Up to and including the line with "(161, 330) = (216, 145): white", write out the listing from its first line, minus the pictures.
((
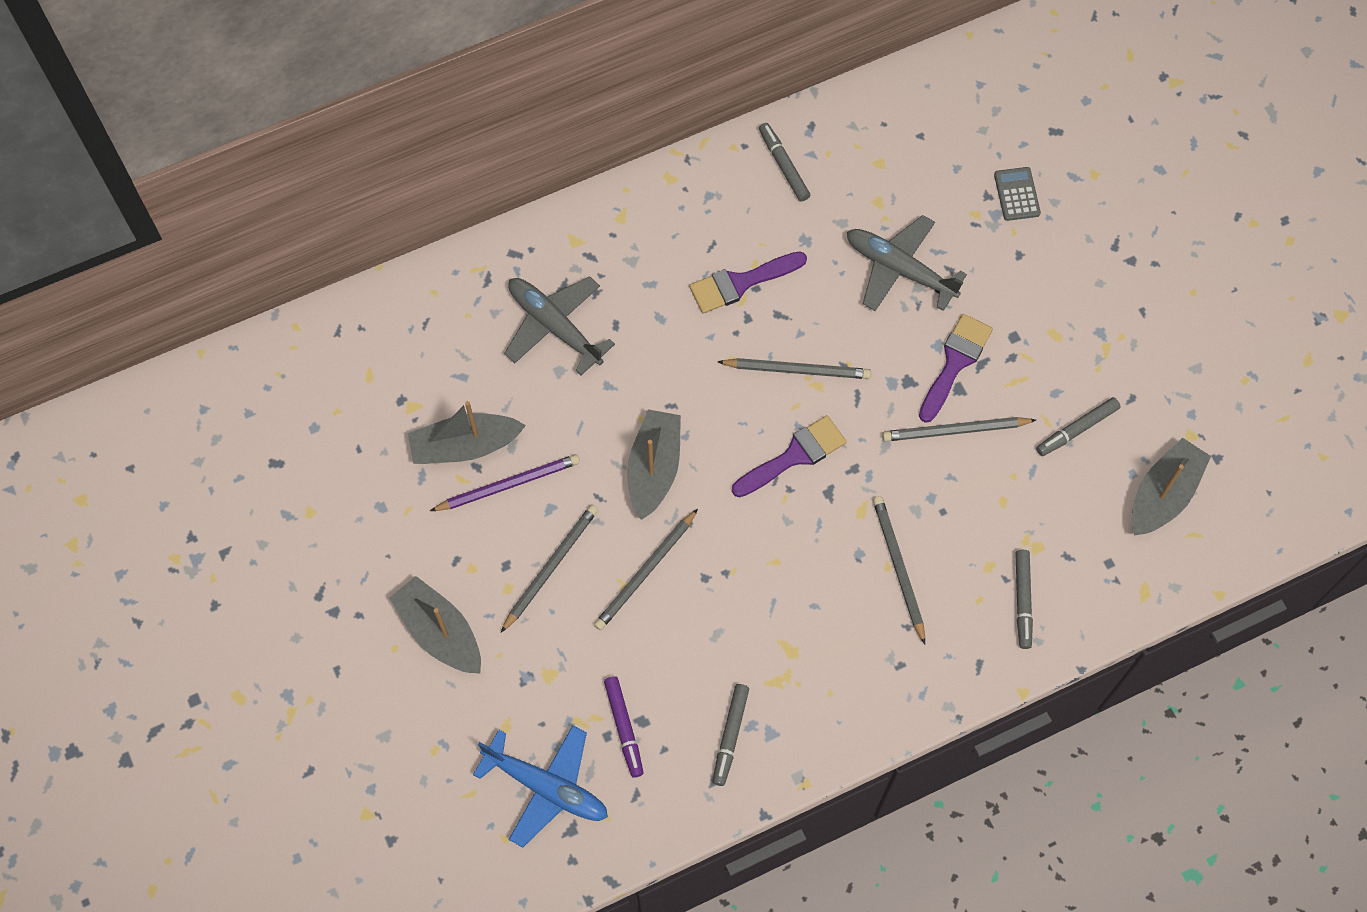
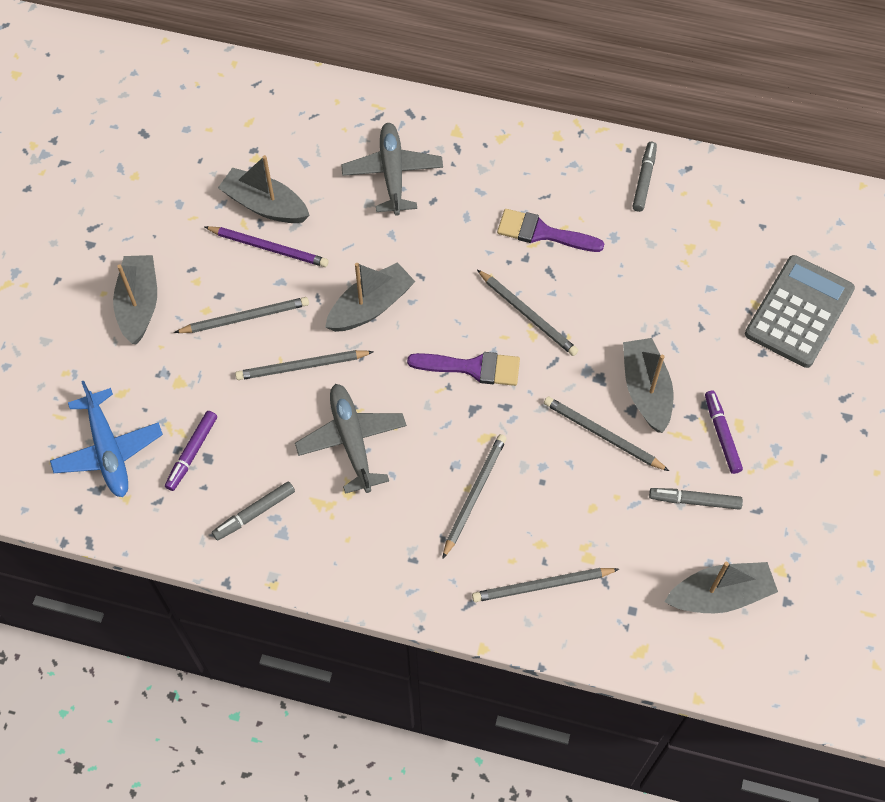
camera: 40 degrees right, 5 degrees down
(900, 269) = (664, 301): grey plane -> grey plane (352, 441)
(955, 363) = (646, 390): purple brush -> grey boat
(1017, 194) = (799, 312): grey calculator -> grey calculator, size x2.14
(1022, 601) = (542, 586): grey marker -> grey pencil
(1048, 354) = (722, 434): none -> purple marker

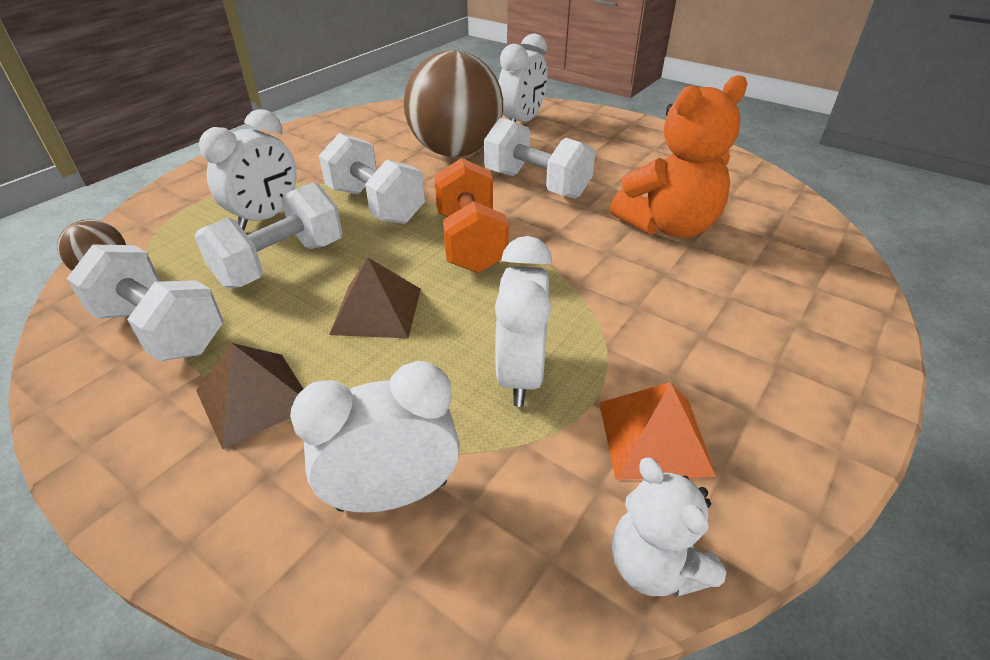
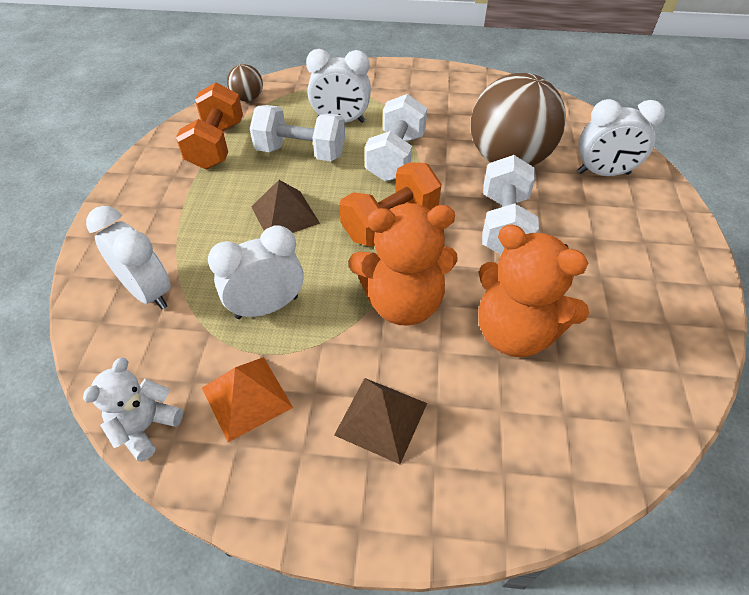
camera: 60 degrees right, 10 degrees up
(161, 330) = (216, 145): white dumbbell -> orange dumbbell
(254, 398) = (187, 206): brown pyramid -> brown pyramid (381, 419)
(589, 273) = (402, 302): none -> orange teddy bear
))
• _Solution below_
camera: 40 degrees right, 5 degrees down
(900, 269) = (664, 301): grey plane -> grey plane (352, 441)
(955, 363) = (646, 390): purple brush -> grey boat
(1017, 194) = (799, 312): grey calculator -> grey calculator, size x2.14
(1022, 601) = (542, 586): grey marker -> grey pencil
(1048, 354) = (722, 434): none -> purple marker

camera: 60 degrees right, 10 degrees up
(161, 330) = (216, 145): white dumbbell -> orange dumbbell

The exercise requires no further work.